**RAW DATA**.

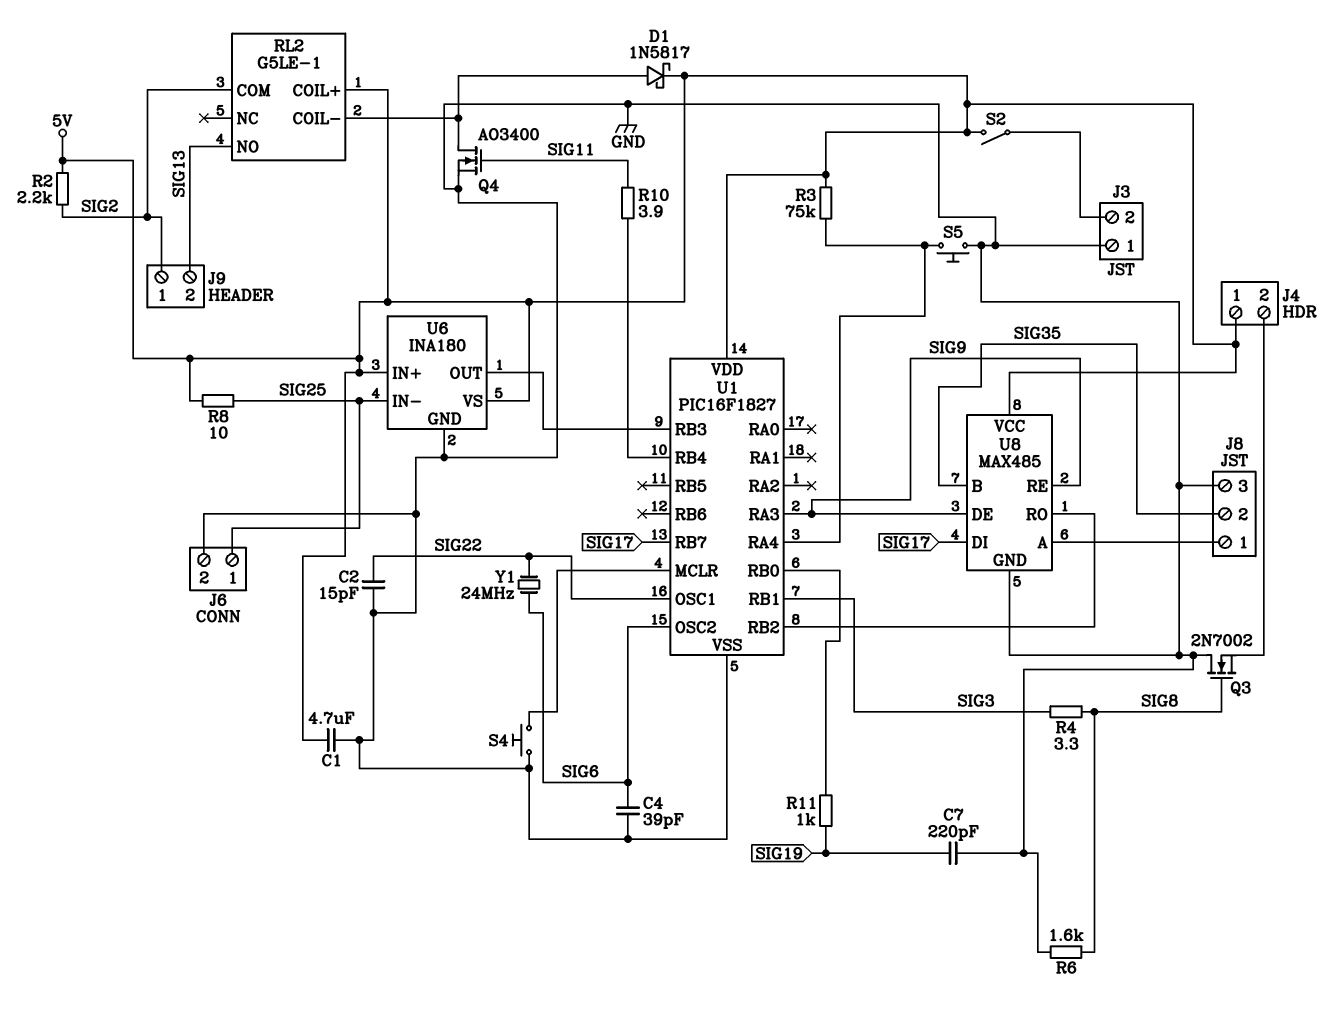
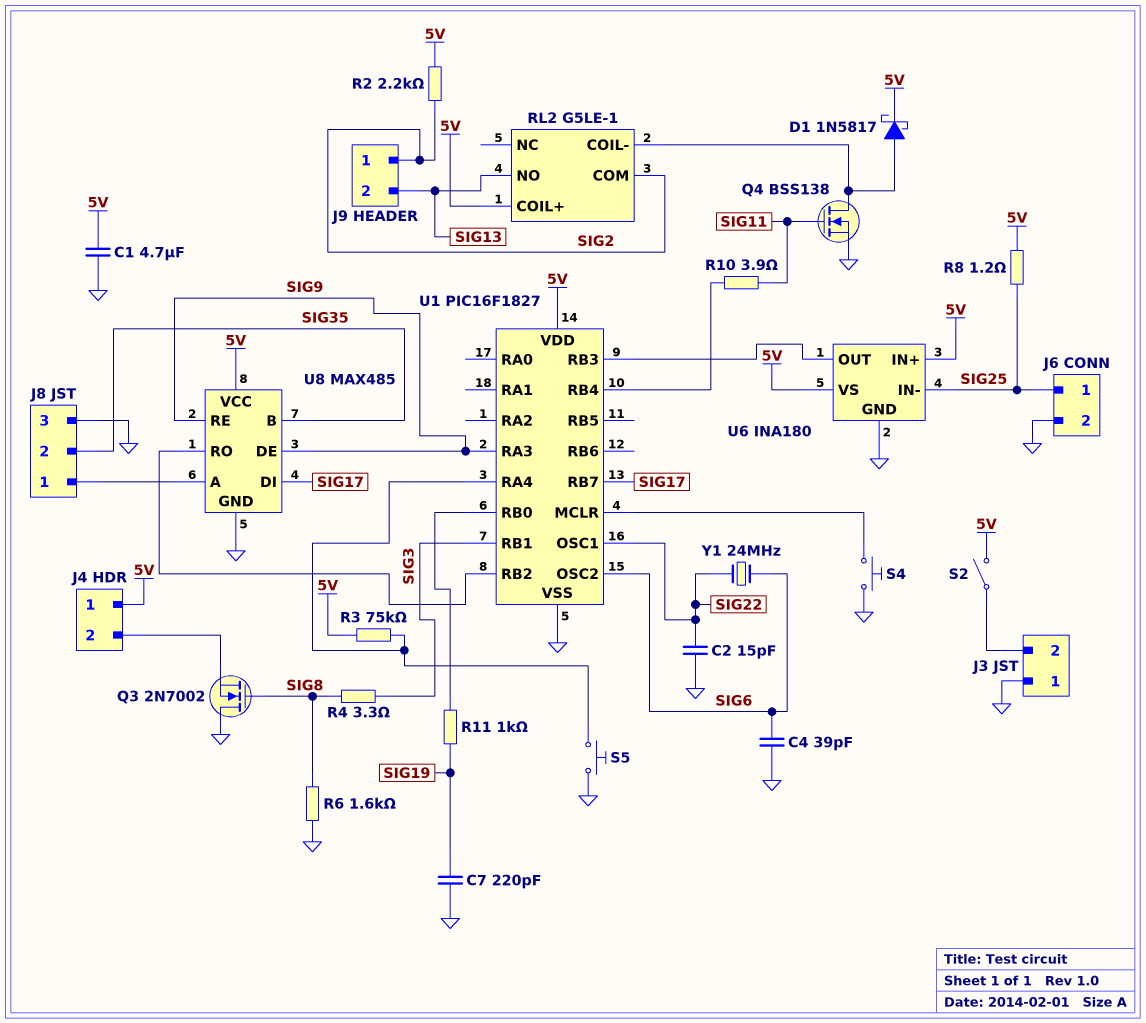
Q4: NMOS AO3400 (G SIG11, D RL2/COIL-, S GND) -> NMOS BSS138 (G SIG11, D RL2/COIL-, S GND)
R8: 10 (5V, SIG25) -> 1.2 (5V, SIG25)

==

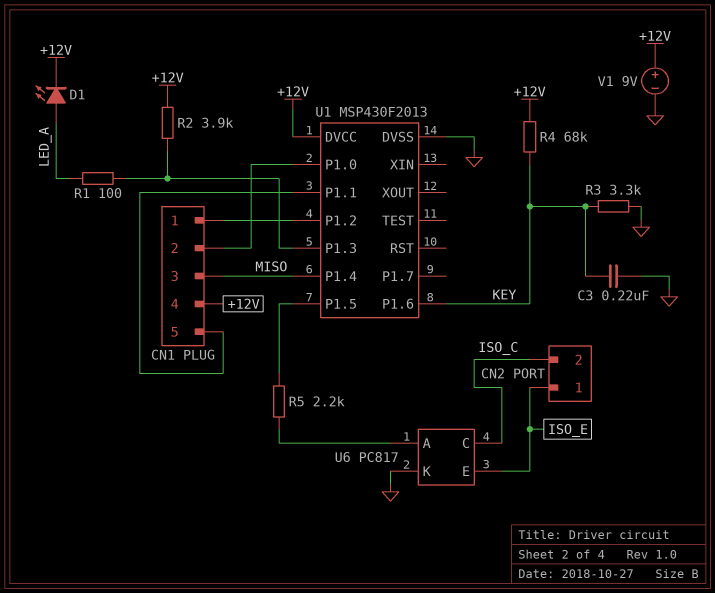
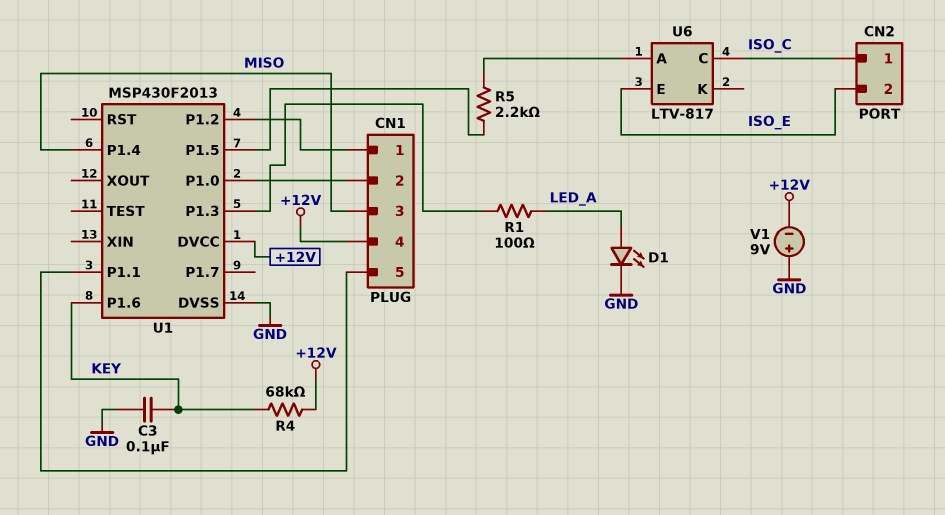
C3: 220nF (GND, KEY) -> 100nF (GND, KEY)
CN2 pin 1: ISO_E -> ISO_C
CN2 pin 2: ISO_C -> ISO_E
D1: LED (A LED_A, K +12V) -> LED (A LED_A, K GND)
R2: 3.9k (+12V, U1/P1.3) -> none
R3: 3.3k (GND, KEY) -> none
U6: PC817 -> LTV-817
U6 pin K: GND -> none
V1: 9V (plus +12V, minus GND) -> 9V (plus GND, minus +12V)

* * *

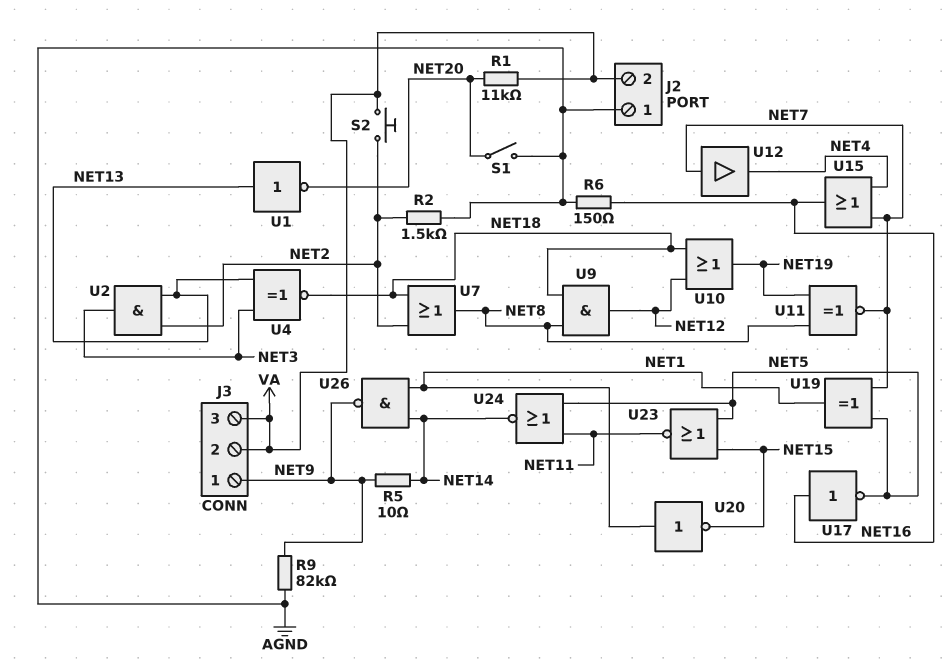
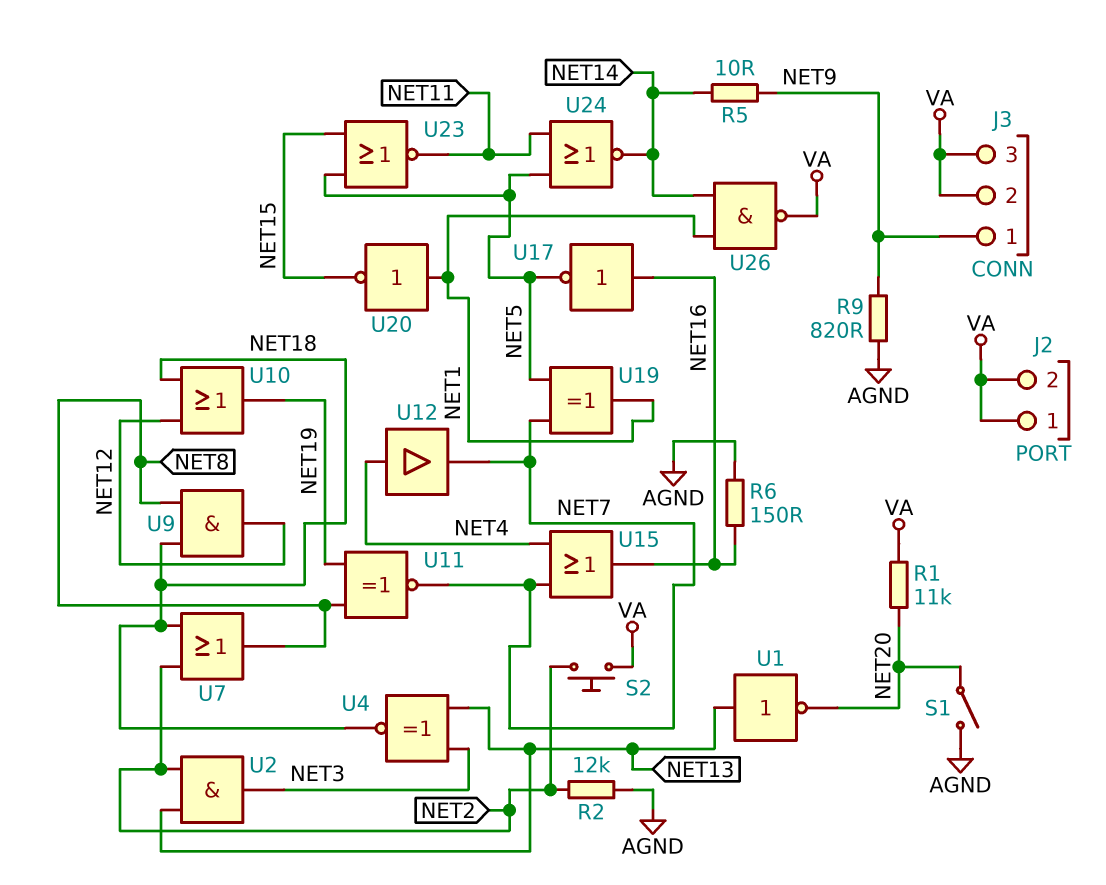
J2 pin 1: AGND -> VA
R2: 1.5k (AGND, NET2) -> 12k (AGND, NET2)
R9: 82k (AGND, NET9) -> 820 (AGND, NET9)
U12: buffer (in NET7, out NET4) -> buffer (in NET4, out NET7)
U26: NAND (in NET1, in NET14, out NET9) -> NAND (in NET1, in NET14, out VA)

**WORK TO BE COMPLETED**.
Work out how many lines in this data contain "AGND". Only that number should be given.

**SOLUTION TO THIS TASK**.
3